» What you need to do:
Where a line holds the word "trophy", copy it from the records.

━━━ Dataset records ━━━

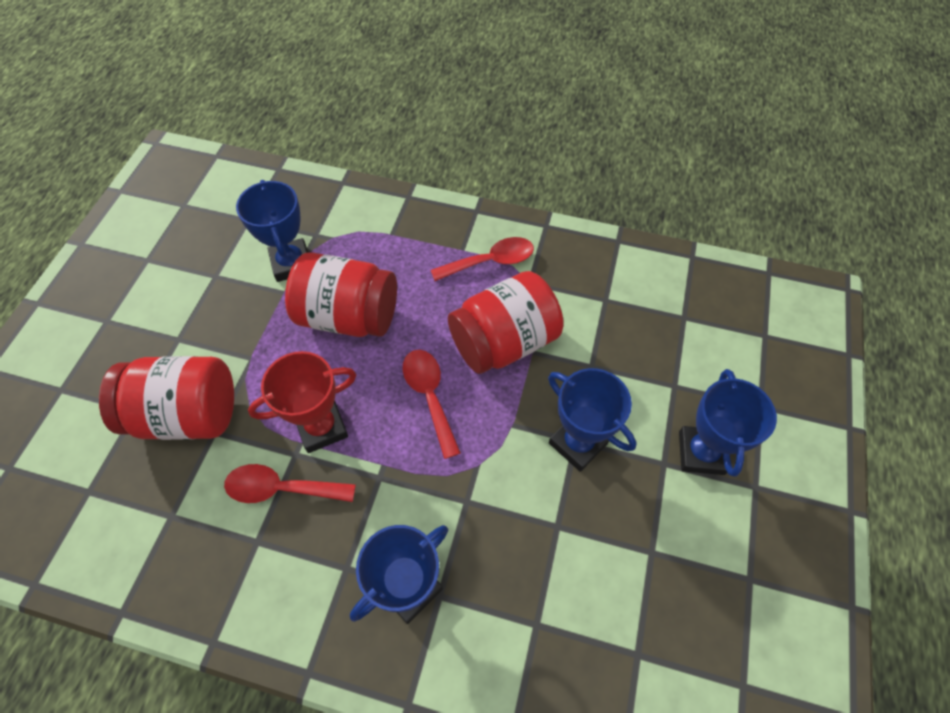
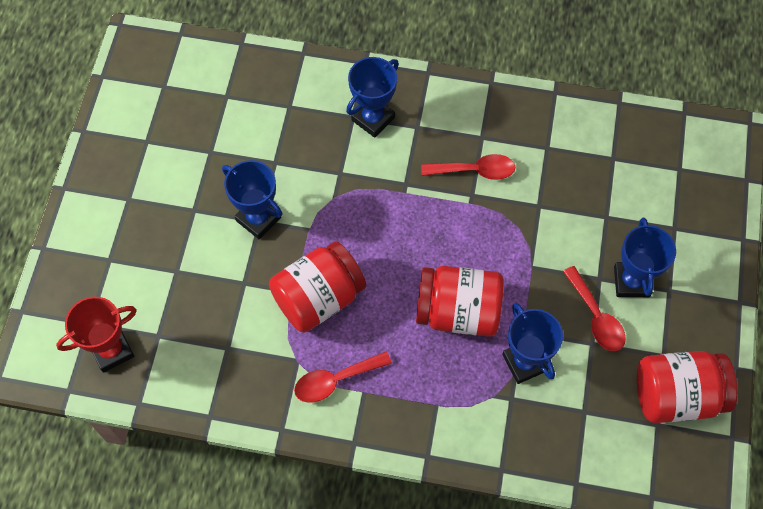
camera: 175 degrees right, 5 degrees up
(187, 414) = (564, 217): red jar -> red jar (676, 396)
(322, 427) = (457, 215): red trophy -> red trophy (112, 350)
(429, 396) = (376, 246): red spoon -> red spoon (596, 317)
(701, 453) = (164, 219): blue trophy -> blue trophy (631, 282)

━━━

» Written answer:
(322, 427) = (457, 215): red trophy -> red trophy (112, 350)
(701, 453) = (164, 219): blue trophy -> blue trophy (631, 282)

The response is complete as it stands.